[DATA FOR PROCESSING]
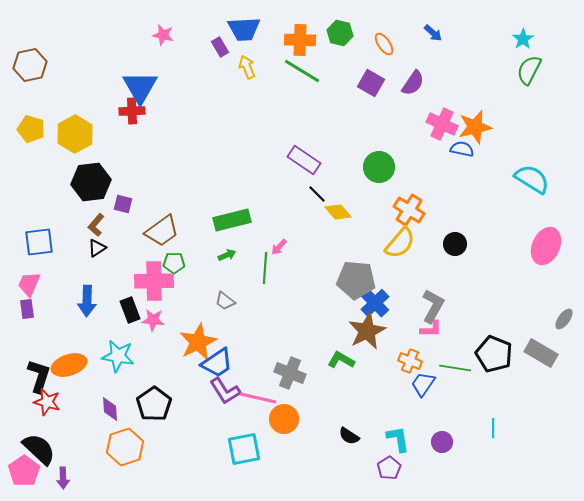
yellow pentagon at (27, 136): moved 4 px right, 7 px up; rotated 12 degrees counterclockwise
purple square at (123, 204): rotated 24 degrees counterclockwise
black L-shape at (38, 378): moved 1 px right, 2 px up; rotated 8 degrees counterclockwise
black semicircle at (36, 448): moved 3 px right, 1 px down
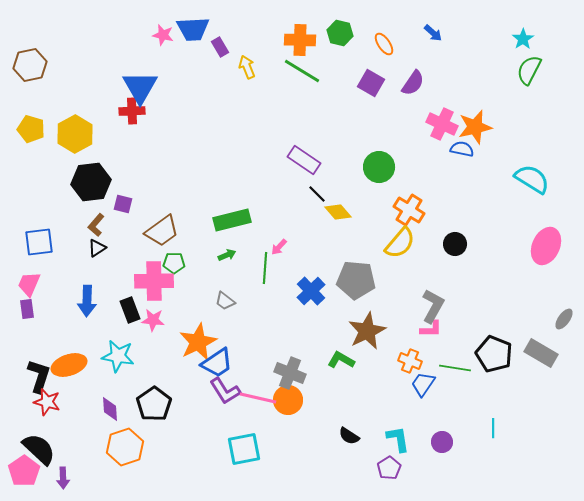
blue trapezoid at (244, 29): moved 51 px left
blue cross at (375, 303): moved 64 px left, 12 px up
orange circle at (284, 419): moved 4 px right, 19 px up
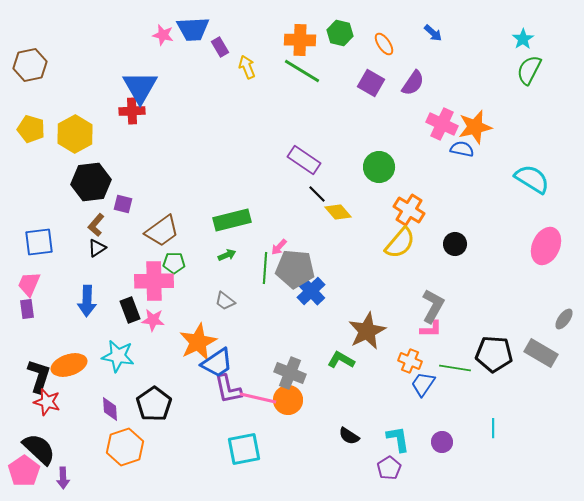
gray pentagon at (356, 280): moved 61 px left, 11 px up
black pentagon at (494, 354): rotated 18 degrees counterclockwise
purple L-shape at (225, 391): moved 3 px right, 2 px up; rotated 20 degrees clockwise
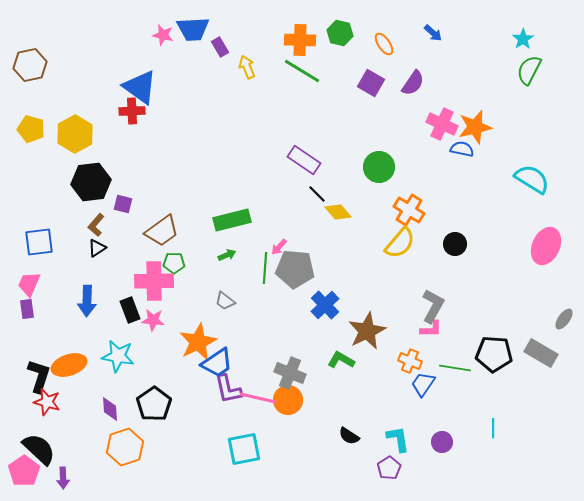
blue triangle at (140, 87): rotated 24 degrees counterclockwise
blue cross at (311, 291): moved 14 px right, 14 px down
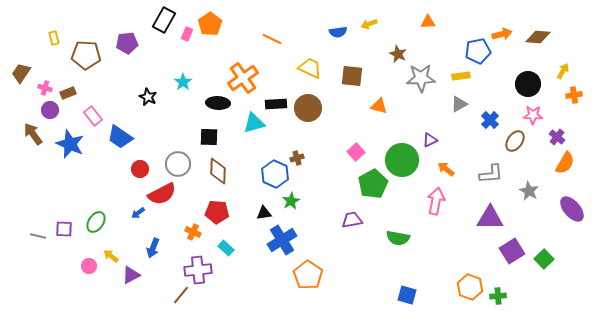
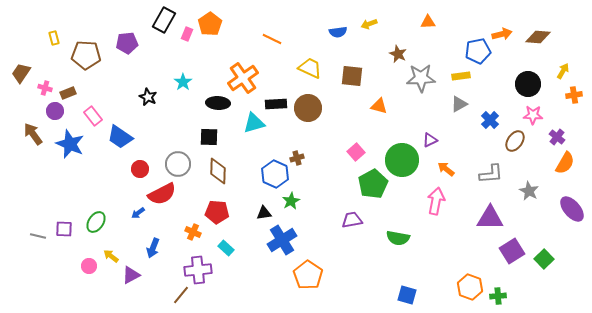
purple circle at (50, 110): moved 5 px right, 1 px down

[AIM OF THE EXERCISE]
Please return every line of the entries above word for word, omitting the pictures.

[RESPONSE TO THIS TASK]
yellow pentagon at (27, 136): moved 4 px right, 7 px up; rotated 12 degrees counterclockwise
purple square at (123, 204): rotated 24 degrees counterclockwise
black L-shape at (38, 378): moved 1 px right, 2 px up; rotated 8 degrees counterclockwise
black semicircle at (36, 448): moved 3 px right, 1 px down
blue trapezoid at (244, 29): moved 51 px left
blue cross at (375, 303): moved 64 px left, 12 px up
orange circle at (284, 419): moved 4 px right, 19 px up
gray pentagon at (356, 280): moved 61 px left, 11 px up
black pentagon at (494, 354): rotated 18 degrees counterclockwise
purple L-shape at (225, 391): moved 3 px right, 2 px up; rotated 20 degrees clockwise
blue triangle at (140, 87): rotated 24 degrees counterclockwise
blue cross at (311, 291): moved 14 px right, 14 px down
purple circle at (50, 110): moved 5 px right, 1 px down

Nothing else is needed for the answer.